• **WHAT THE TASK ASKS**
Your whole answer should be the number of lines in the material below that include the word "cupcake".

- - -

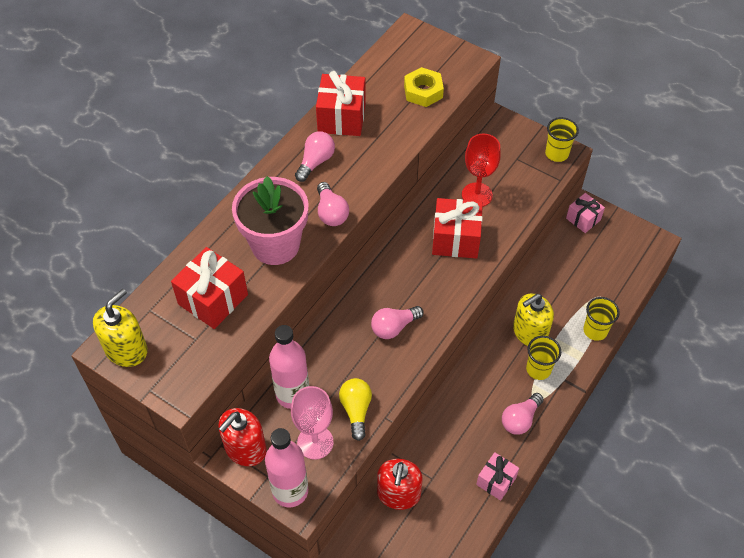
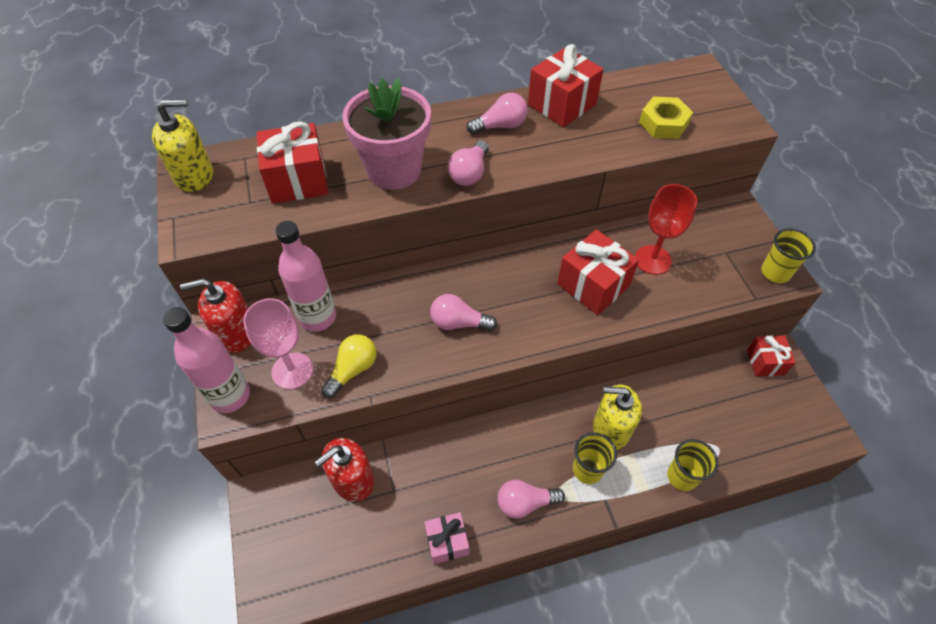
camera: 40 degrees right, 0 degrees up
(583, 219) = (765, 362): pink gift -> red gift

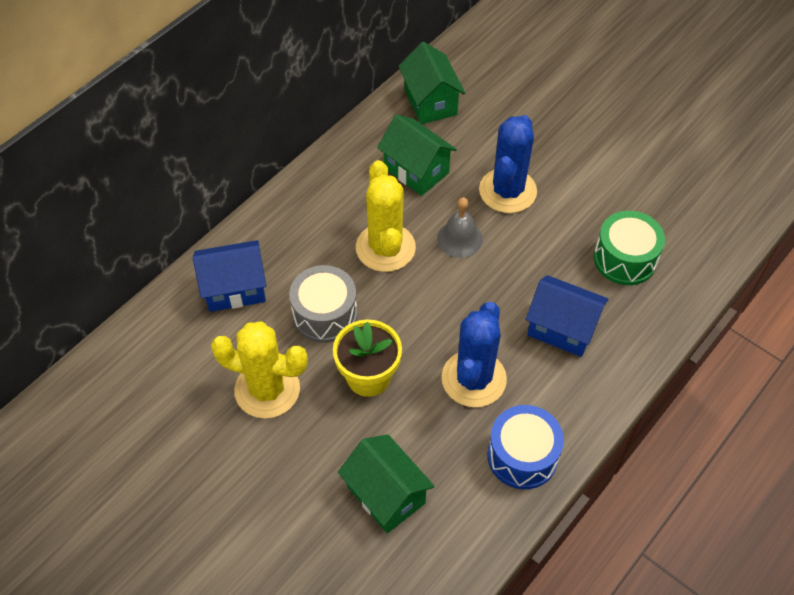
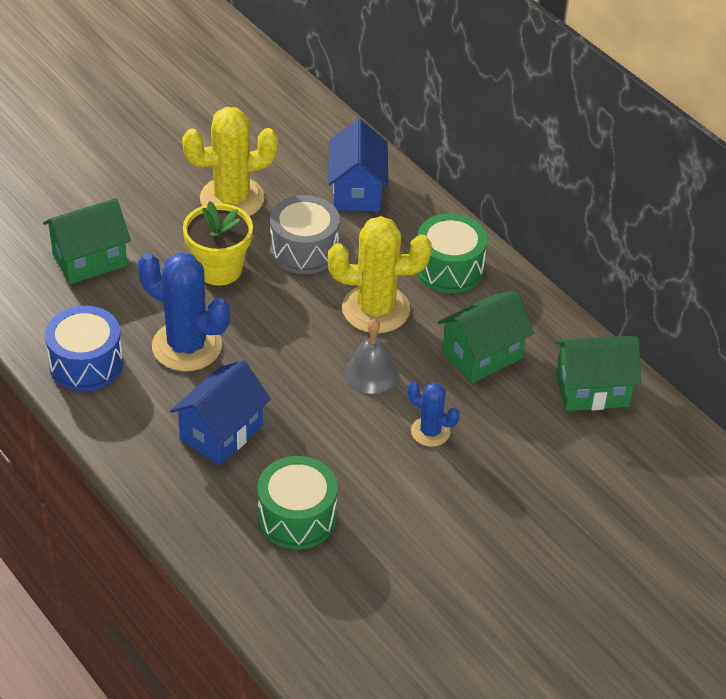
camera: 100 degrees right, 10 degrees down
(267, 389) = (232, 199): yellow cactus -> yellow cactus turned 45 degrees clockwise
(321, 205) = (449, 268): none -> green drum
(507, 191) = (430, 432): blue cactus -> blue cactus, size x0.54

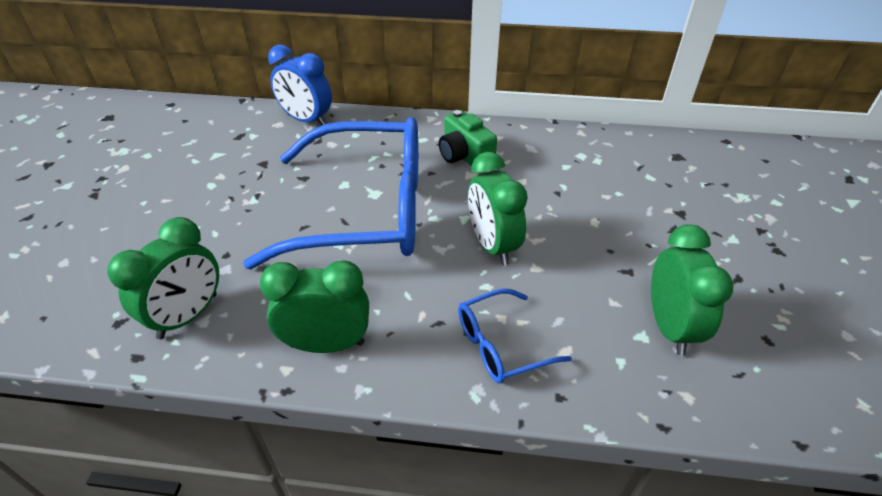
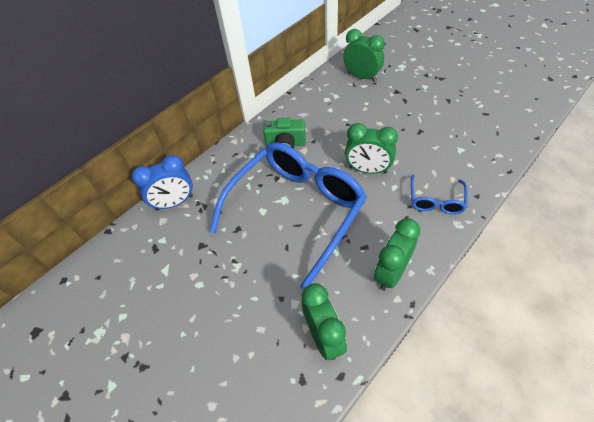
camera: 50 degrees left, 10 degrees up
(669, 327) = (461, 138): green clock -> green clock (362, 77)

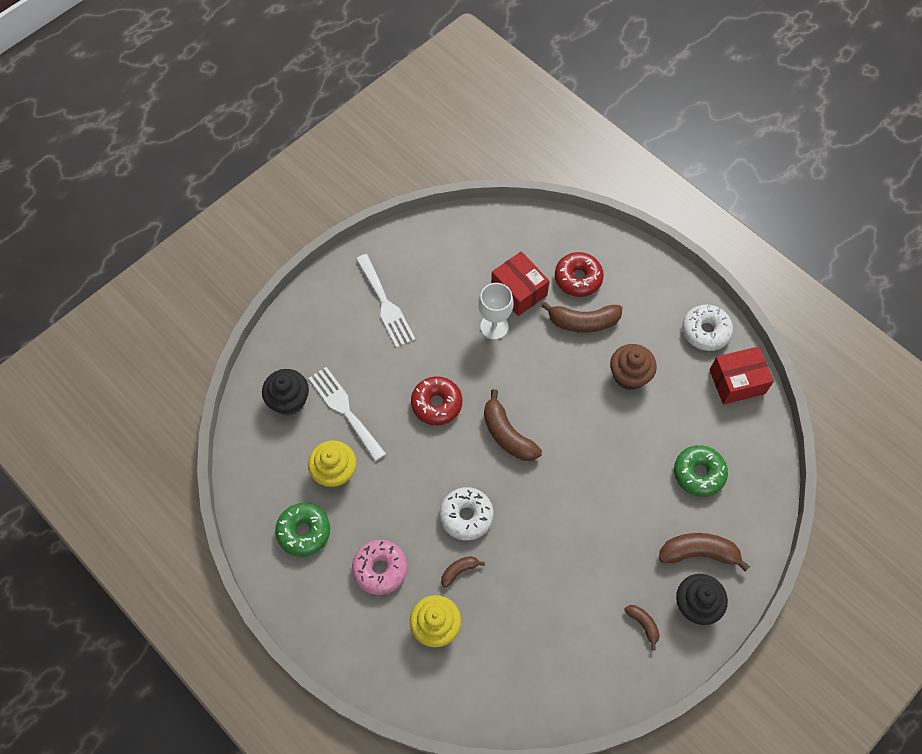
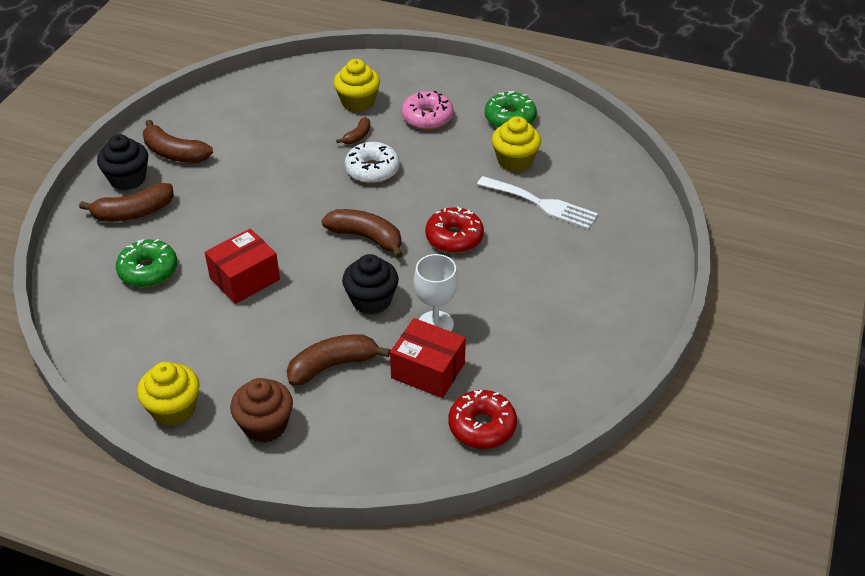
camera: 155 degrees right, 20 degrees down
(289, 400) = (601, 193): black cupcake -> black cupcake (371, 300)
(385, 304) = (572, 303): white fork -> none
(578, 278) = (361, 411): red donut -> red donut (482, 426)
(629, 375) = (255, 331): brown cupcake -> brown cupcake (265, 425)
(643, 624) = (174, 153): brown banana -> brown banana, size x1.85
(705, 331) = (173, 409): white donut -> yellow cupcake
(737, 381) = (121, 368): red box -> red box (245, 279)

- - -

• **ANSWER BOX**
3